→ WORK INSTRUCTION
Filter the entries down to the lines containing "plus", and copy those lines.

Excerpts from a dataset
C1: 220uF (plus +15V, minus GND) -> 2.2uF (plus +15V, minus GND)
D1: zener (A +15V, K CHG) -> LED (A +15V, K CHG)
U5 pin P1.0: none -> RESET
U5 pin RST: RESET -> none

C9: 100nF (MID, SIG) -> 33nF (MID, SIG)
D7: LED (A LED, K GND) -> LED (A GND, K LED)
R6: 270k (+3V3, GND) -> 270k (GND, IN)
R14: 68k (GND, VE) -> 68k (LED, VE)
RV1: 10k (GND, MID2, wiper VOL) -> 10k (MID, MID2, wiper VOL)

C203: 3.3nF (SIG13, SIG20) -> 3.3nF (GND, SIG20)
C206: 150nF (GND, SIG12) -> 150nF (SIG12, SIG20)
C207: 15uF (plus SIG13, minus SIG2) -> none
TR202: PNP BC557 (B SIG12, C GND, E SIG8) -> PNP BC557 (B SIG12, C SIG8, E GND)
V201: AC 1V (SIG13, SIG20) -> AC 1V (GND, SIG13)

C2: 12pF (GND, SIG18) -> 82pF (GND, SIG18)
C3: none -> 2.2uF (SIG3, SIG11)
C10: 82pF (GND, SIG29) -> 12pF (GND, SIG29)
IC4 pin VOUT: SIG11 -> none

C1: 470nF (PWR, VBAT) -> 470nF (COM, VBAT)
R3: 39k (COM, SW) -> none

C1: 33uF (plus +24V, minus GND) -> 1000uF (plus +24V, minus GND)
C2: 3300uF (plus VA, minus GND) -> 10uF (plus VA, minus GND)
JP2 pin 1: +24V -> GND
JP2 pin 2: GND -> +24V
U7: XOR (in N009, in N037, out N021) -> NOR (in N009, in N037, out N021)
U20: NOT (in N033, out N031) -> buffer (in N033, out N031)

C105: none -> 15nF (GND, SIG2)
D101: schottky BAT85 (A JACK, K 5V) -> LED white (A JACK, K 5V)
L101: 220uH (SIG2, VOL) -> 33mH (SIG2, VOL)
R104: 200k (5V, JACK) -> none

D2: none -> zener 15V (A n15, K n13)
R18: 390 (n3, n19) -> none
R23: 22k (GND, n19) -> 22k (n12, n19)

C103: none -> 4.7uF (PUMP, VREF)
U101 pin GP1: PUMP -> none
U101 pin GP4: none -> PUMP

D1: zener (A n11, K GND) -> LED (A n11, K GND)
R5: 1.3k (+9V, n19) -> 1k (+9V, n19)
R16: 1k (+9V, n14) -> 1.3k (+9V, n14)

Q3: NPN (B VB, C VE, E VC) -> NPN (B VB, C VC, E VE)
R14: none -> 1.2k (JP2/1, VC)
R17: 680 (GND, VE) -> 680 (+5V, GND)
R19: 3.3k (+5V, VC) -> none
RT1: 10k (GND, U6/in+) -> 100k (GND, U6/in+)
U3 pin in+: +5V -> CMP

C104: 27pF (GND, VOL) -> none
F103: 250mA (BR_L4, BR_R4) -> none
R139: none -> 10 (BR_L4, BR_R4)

→ EXERCISE OUTPUT
C1: 220uF (plus +15V, minus GND) -> 2.2uF (plus +15V, minus GND)
C207: 15uF (plus SIG13, minus SIG2) -> none
C1: 33uF (plus +24V, minus GND) -> 1000uF (plus +24V, minus GND)
C2: 3300uF (plus VA, minus GND) -> 10uF (plus VA, minus GND)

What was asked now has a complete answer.